----- SUPPLIED MATERIAL -----
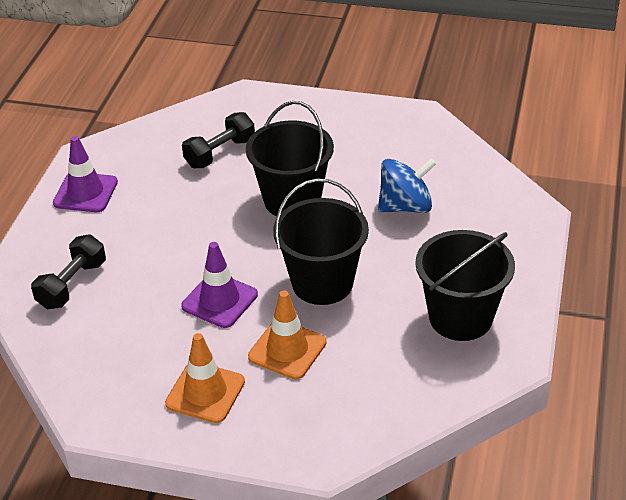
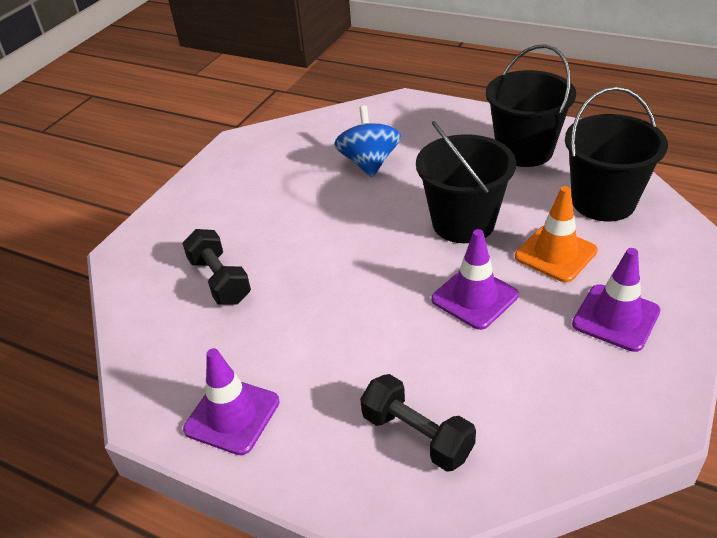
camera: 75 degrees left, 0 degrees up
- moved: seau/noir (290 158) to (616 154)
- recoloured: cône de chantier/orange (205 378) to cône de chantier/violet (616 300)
-----
----- SUPPLIED MATERIAL -----
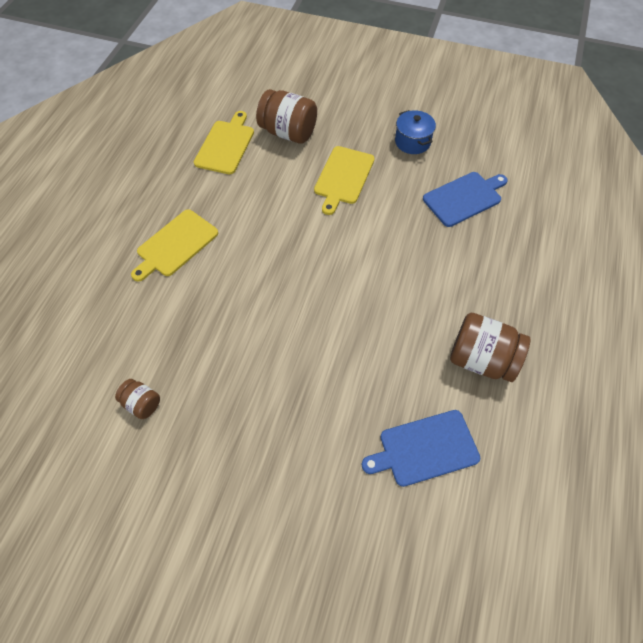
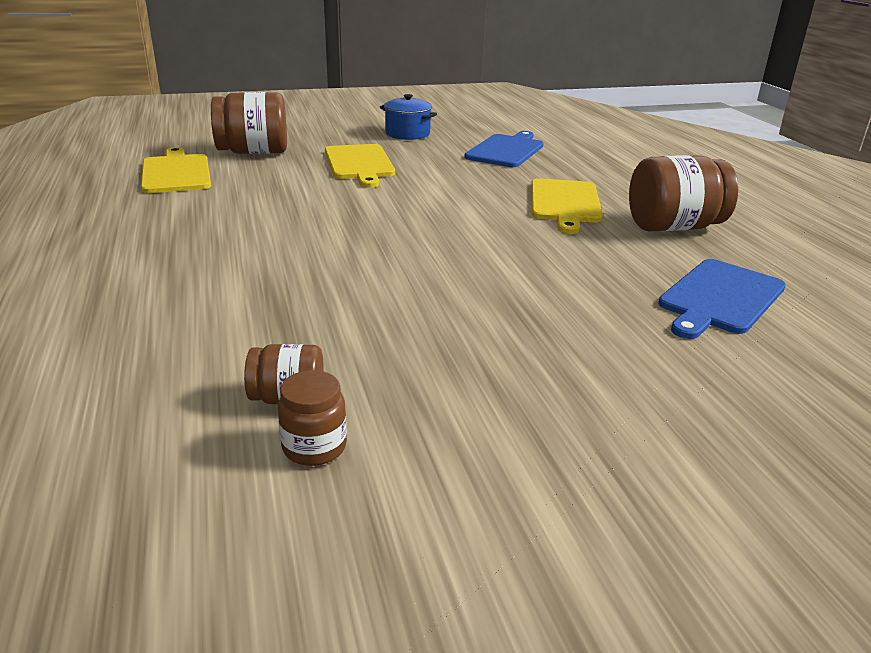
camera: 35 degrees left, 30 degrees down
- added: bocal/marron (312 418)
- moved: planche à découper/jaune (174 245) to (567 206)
-----
> **WHAT IS BEING ASKED**: Please find how many lines in the records hold "camera", then give that number with nothing else.

> **RESPONSE BELOW**: 2